__Assignment__. Each line of the listing where the string "centre" appears is to be identified and copied.

__Data__.
• • • • •
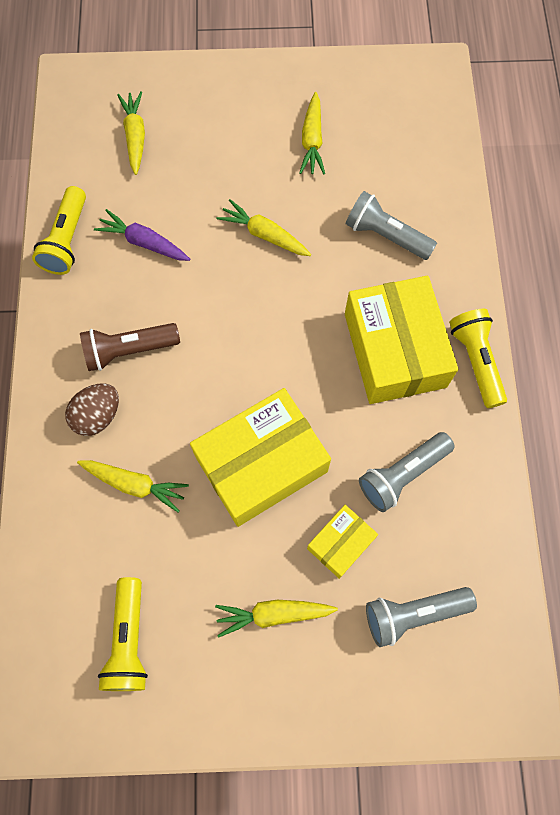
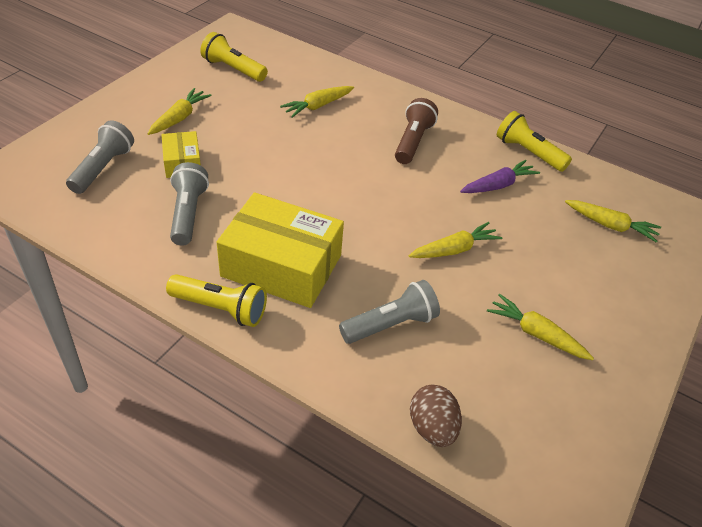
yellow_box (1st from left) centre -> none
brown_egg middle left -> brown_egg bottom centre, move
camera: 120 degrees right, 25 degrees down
• • • • •
__Reply to the exercise__.
yellow_box (1st from left) centre -> none
brown_egg middle left -> brown_egg bottom centre, move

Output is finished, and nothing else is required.